### Exercise description
Leaving out the pictures, restate each record below word for word.
--- --- ---
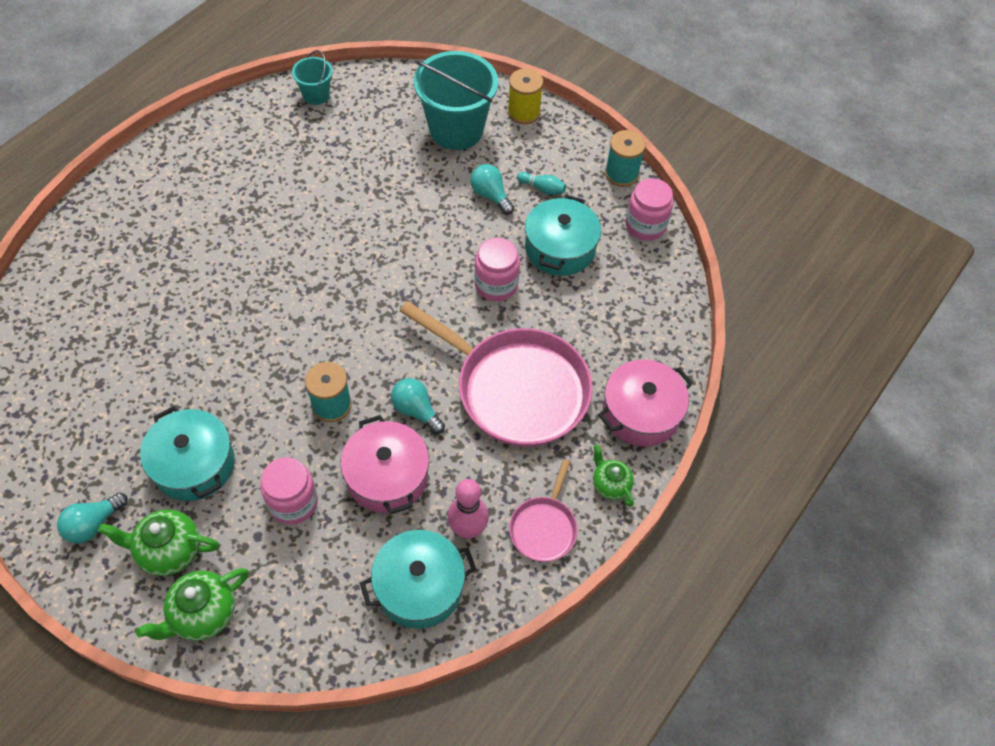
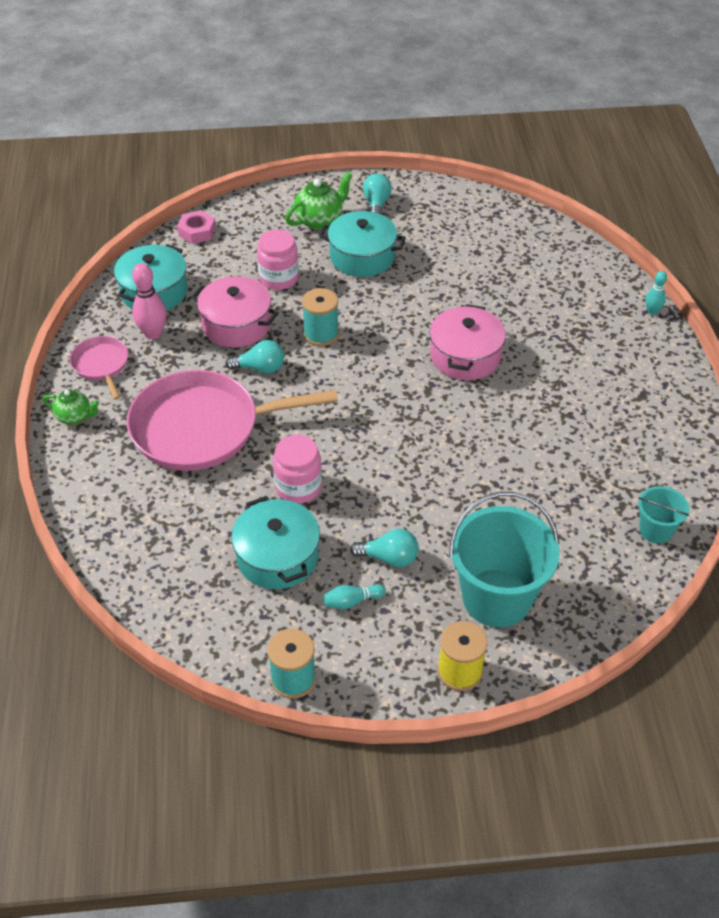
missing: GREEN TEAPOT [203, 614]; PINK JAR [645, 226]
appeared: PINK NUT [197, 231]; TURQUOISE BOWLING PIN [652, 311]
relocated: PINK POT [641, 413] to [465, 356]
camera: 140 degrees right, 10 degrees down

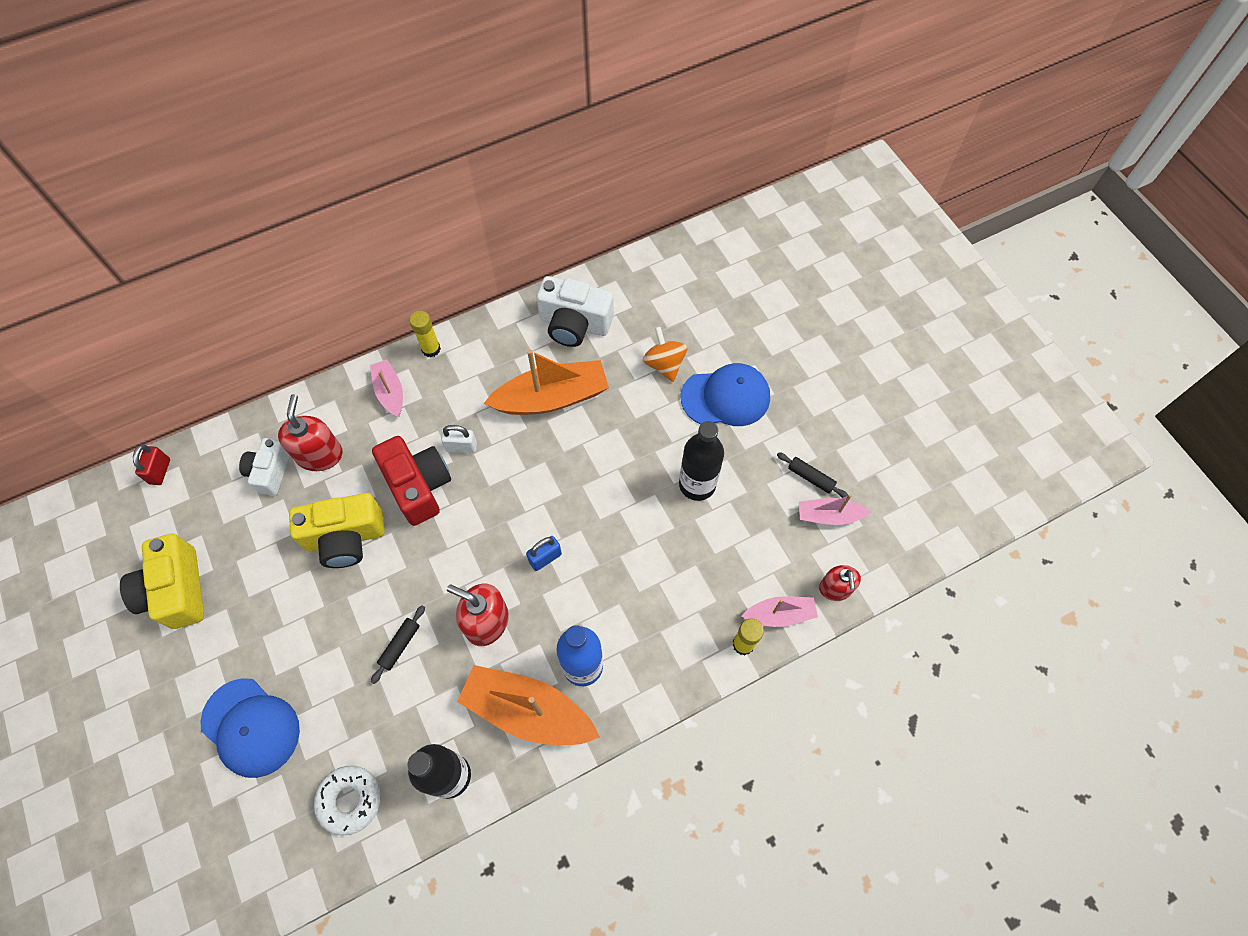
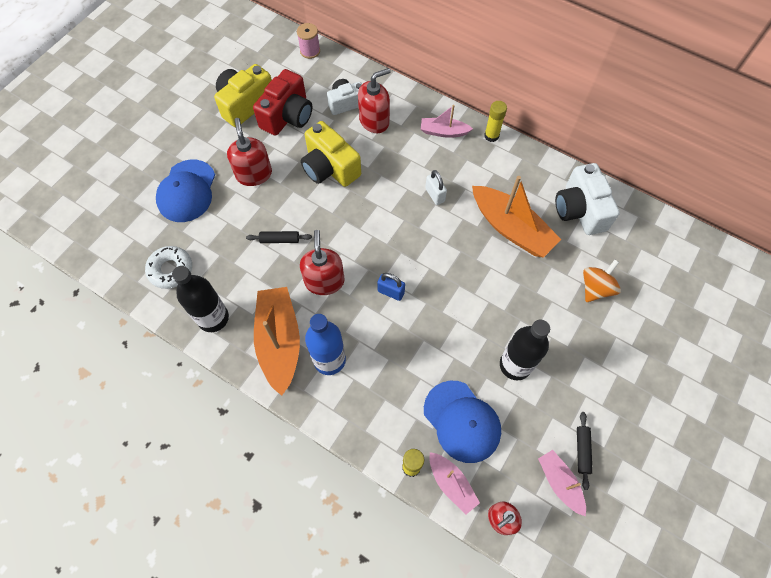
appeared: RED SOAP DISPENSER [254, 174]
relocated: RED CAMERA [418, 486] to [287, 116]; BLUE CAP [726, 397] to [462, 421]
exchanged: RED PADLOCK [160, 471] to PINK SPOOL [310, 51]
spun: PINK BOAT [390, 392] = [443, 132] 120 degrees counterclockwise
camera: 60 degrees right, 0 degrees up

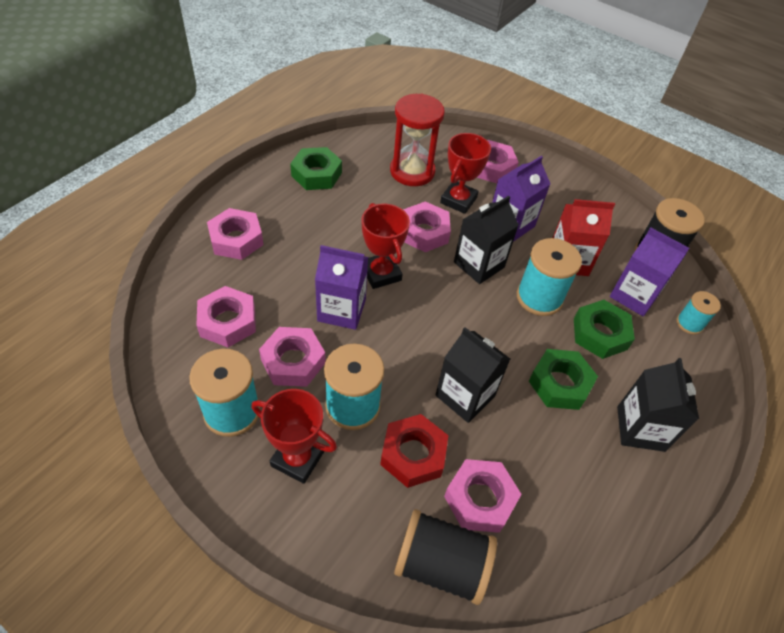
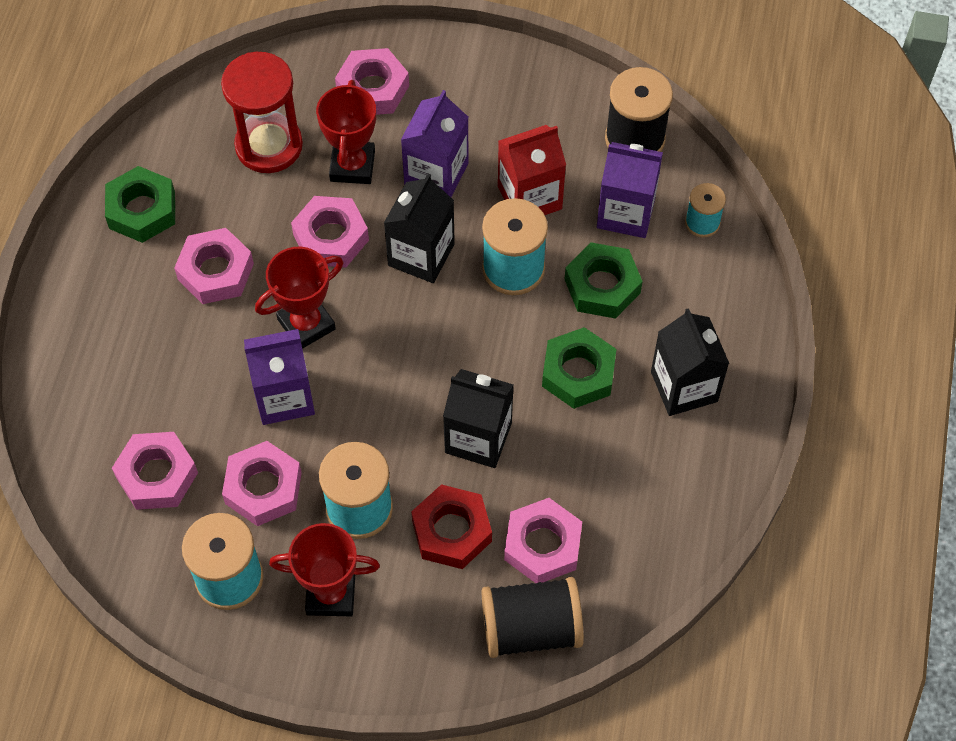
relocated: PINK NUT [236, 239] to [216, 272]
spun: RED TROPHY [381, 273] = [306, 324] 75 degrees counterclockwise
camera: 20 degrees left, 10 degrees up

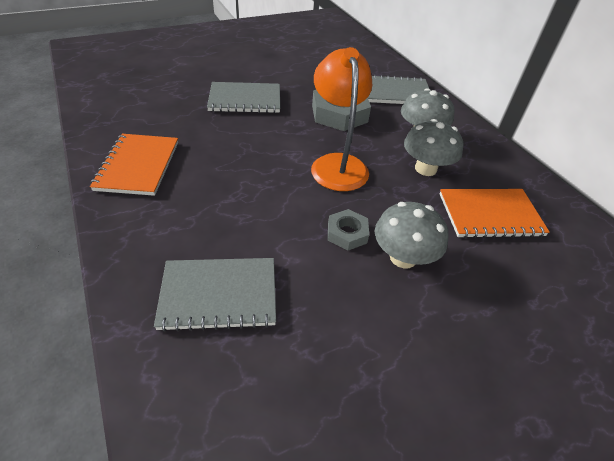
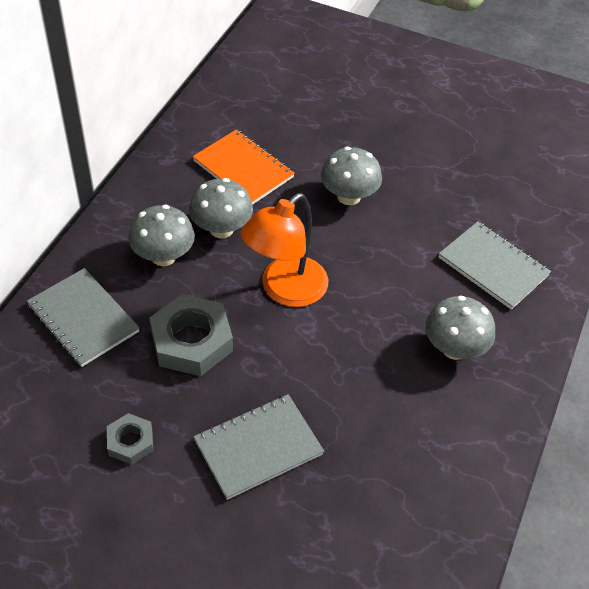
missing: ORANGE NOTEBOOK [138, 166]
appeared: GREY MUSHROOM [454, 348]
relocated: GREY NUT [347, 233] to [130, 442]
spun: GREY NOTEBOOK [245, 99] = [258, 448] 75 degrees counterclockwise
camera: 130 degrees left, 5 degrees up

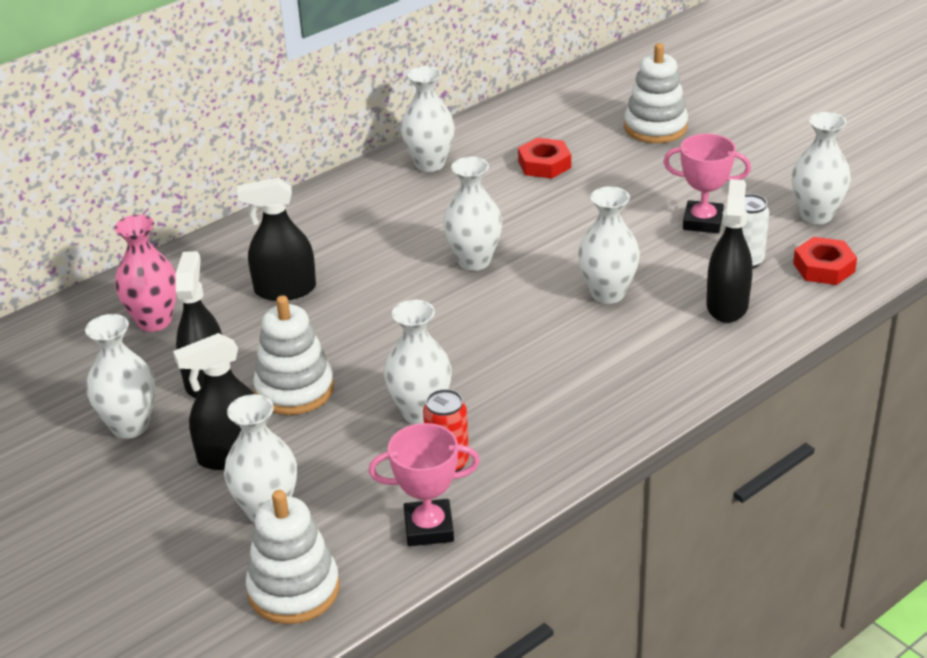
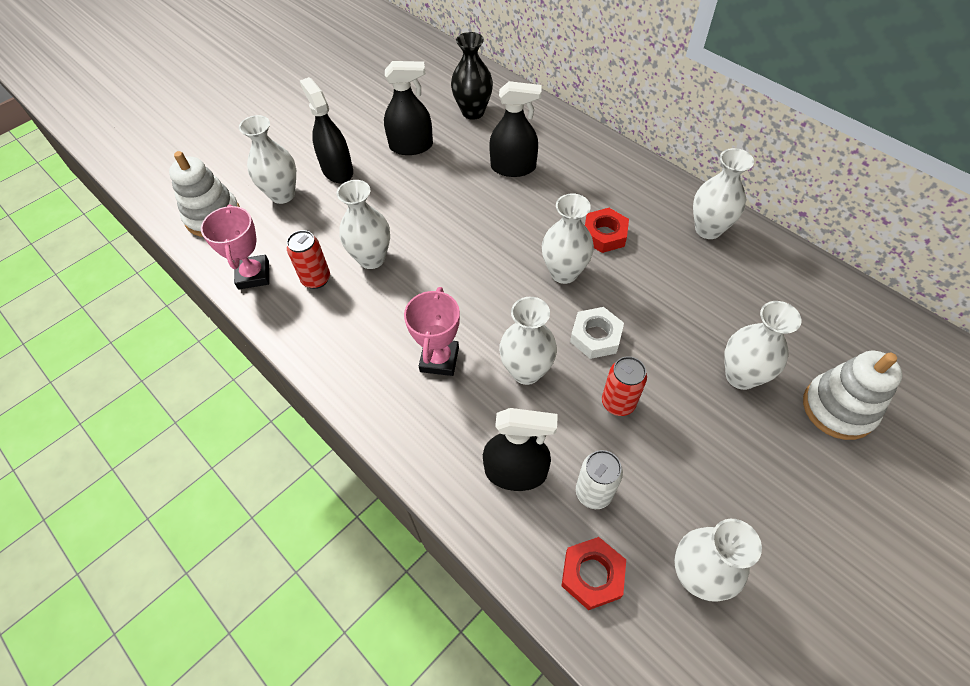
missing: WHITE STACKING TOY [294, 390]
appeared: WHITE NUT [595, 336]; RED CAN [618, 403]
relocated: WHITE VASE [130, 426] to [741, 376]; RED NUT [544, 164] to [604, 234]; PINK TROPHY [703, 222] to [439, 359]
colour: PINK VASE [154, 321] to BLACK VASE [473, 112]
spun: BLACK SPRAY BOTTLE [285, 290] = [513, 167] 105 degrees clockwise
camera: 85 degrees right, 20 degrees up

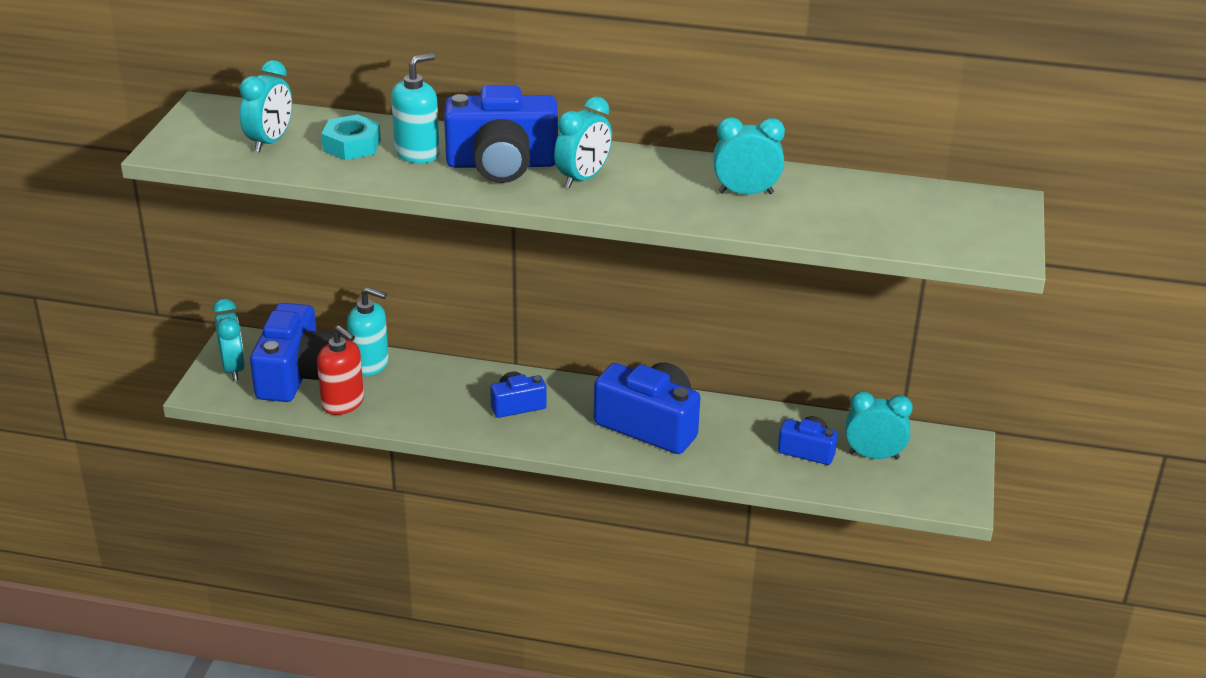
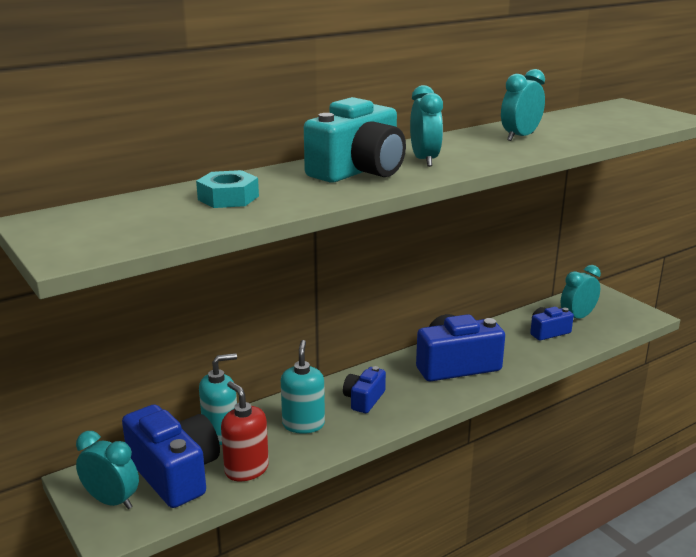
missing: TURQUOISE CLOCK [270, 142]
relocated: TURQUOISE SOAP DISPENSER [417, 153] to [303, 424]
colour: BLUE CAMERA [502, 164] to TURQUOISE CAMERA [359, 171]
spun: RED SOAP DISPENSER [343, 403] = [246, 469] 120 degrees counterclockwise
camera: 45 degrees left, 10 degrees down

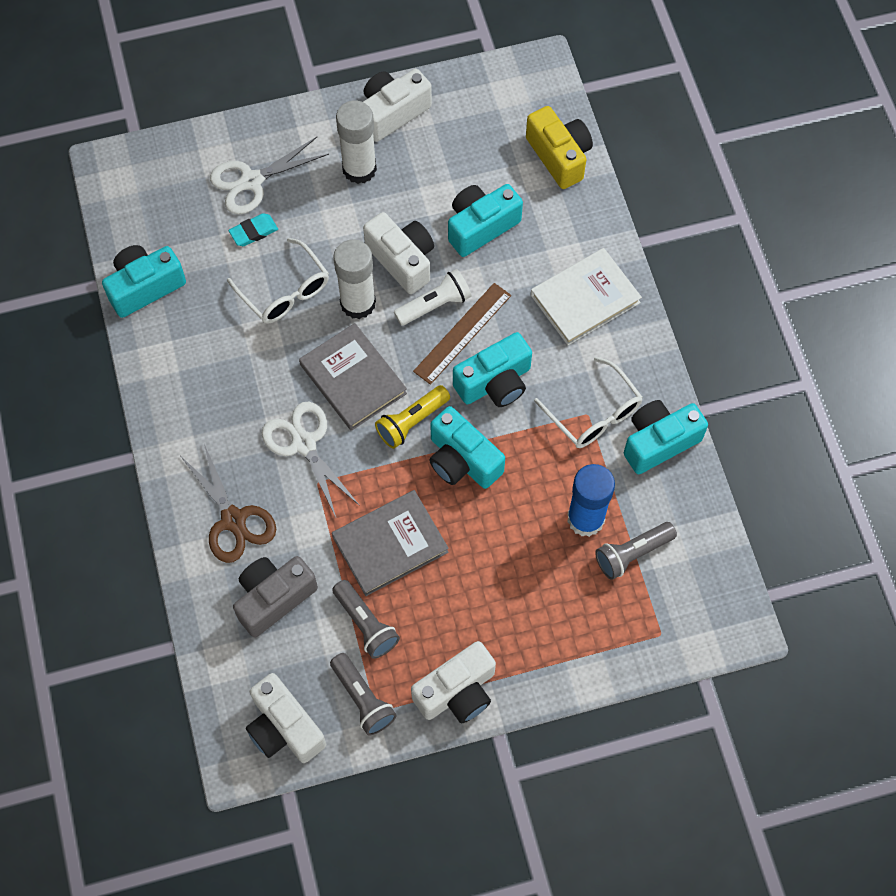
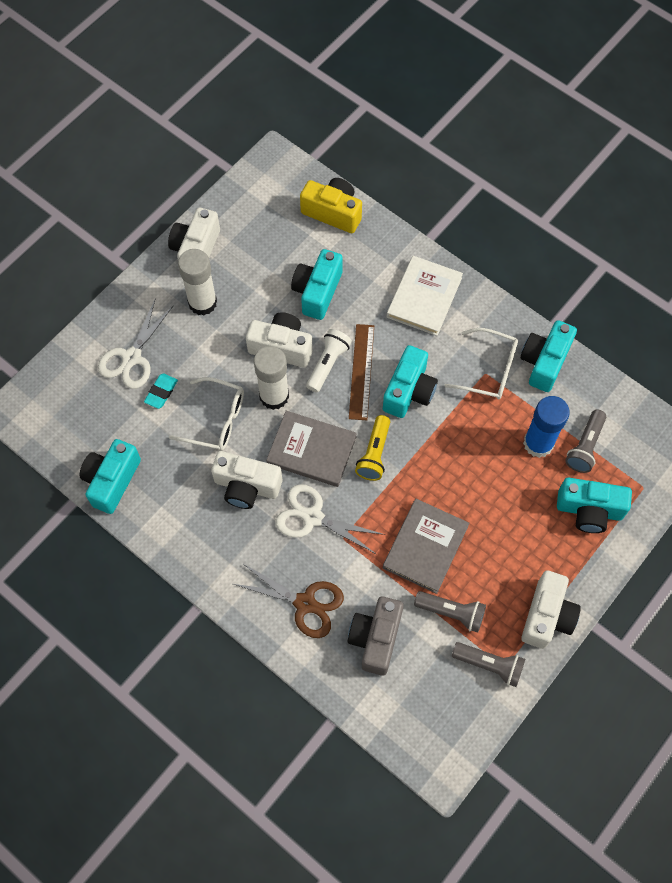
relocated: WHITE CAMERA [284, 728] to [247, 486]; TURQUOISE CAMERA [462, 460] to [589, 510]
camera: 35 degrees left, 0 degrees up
--- --- ---
### Solution
missing: GREEN TEAPOT [203, 614]; PINK JAR [645, 226]
appeared: PINK NUT [197, 231]; TURQUOISE BOWLING PIN [652, 311]
relocated: PINK POT [641, 413] to [465, 356]
camera: 140 degrees right, 10 degrees down

appeared: RED SOAP DISPENSER [254, 174]
relocated: RED CAMERA [418, 486] to [287, 116]; BLUE CAP [726, 397] to [462, 421]
exchanged: RED PADLOCK [160, 471] to PINK SPOOL [310, 51]
spun: PINK BOAT [390, 392] = [443, 132] 120 degrees counterclockwise
camera: 60 degrees right, 0 degrees up

relocated: PINK NUT [236, 239] to [216, 272]
spun: RED TROPHY [381, 273] = [306, 324] 75 degrees counterclockwise
camera: 20 degrees left, 10 degrees up

missing: ORANGE NOTEBOOK [138, 166]
appeared: GREY MUSHROOM [454, 348]
relocated: GREY NUT [347, 233] to [130, 442]
spun: GREY NOTEBOOK [245, 99] = [258, 448] 75 degrees counterclockwise
camera: 130 degrees left, 5 degrees up

missing: WHITE STACKING TOY [294, 390]
appeared: WHITE NUT [595, 336]; RED CAN [618, 403]
relocated: WHITE VASE [130, 426] to [741, 376]; RED NUT [544, 164] to [604, 234]; PINK TROPHY [703, 222] to [439, 359]
colour: PINK VASE [154, 321] to BLACK VASE [473, 112]
spun: BLACK SPRAY BOTTLE [285, 290] = [513, 167] 105 degrees clockwise
camera: 85 degrees right, 20 degrees up

missing: TURQUOISE CLOCK [270, 142]
relocated: TURQUOISE SOAP DISPENSER [417, 153] to [303, 424]
colour: BLUE CAMERA [502, 164] to TURQUOISE CAMERA [359, 171]
spun: RED SOAP DISPENSER [343, 403] = [246, 469] 120 degrees counterclockwise
camera: 45 degrees left, 10 degrees down

relocated: WHITE CAMERA [284, 728] to [247, 486]; TURQUOISE CAMERA [462, 460] to [589, 510]
camera: 35 degrees left, 0 degrees up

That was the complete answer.